◆ PROBLEM DESCRIPTION ◆
Write out the following entries word for word, keeping every line as it appears.

◆ RAW RECORDS ◆
-=-=-

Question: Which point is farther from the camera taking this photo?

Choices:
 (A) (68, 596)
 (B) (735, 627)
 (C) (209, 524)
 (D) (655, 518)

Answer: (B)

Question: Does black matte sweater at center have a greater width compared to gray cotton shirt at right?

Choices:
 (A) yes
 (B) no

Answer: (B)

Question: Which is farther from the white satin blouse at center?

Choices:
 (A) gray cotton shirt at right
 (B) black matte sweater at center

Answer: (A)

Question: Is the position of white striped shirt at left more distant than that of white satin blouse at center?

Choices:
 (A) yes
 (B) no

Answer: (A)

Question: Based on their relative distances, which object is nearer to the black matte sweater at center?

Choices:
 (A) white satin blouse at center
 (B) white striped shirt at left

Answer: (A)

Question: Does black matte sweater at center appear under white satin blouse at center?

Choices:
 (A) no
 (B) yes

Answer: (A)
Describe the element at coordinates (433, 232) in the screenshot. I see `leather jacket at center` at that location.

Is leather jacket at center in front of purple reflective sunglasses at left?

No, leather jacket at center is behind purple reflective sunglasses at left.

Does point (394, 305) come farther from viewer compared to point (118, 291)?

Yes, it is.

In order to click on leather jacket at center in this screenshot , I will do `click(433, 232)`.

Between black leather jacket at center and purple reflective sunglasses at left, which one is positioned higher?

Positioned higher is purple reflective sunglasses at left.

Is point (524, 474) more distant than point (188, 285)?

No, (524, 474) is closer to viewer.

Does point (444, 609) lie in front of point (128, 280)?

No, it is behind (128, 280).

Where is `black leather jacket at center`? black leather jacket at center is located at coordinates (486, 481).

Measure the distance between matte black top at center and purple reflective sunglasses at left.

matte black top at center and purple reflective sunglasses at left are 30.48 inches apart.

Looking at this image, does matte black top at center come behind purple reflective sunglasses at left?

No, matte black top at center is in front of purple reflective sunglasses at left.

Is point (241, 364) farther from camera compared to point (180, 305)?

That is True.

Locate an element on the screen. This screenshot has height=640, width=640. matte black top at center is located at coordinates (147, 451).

-=-=-

◆ ANSWER TO THIS EXERCISE ◆
Question: Which point is farther from the camera taking this photo?

Choices:
 (A) (68, 596)
 (B) (735, 627)
 (C) (209, 524)
 (D) (655, 518)

Answer: (B)

Question: Does black matte sweater at center have a greater width compared to gray cotton shirt at right?

Choices:
 (A) yes
 (B) no

Answer: (B)

Question: Which is farther from the white satin blouse at center?

Choices:
 (A) gray cotton shirt at right
 (B) black matte sweater at center

Answer: (A)

Question: Is the position of white striped shirt at left more distant than that of white satin blouse at center?

Choices:
 (A) yes
 (B) no

Answer: (A)

Question: Based on their relative distances, which object is nearer to the black matte sweater at center?

Choices:
 (A) white satin blouse at center
 (B) white striped shirt at left

Answer: (A)

Question: Does black matte sweater at center appear under white satin blouse at center?

Choices:
 (A) no
 (B) yes

Answer: (A)
Describe the element at coordinates (433, 232) in the screenshot. I see `leather jacket at center` at that location.

Is leather jacket at center in front of purple reflective sunglasses at left?

No, leather jacket at center is behind purple reflective sunglasses at left.

Does point (394, 305) come farther from viewer compared to point (118, 291)?

Yes, it is.

In order to click on leather jacket at center in this screenshot , I will do `click(433, 232)`.

Between black leather jacket at center and purple reflective sunglasses at left, which one is positioned higher?

Positioned higher is purple reflective sunglasses at left.

Is point (524, 474) more distant than point (188, 285)?

No, (524, 474) is closer to viewer.

Does point (444, 609) lie in front of point (128, 280)?

No, it is behind (128, 280).

Where is `black leather jacket at center`? black leather jacket at center is located at coordinates (486, 481).

Measure the distance between matte black top at center and purple reflective sunglasses at left.

matte black top at center and purple reflective sunglasses at left are 30.48 inches apart.

Looking at this image, does matte black top at center come behind purple reflective sunglasses at left?

No, matte black top at center is in front of purple reflective sunglasses at left.

Is point (241, 364) farther from camera compared to point (180, 305)?

That is True.

Locate an element on the screen. This screenshot has height=640, width=640. matte black top at center is located at coordinates (147, 451).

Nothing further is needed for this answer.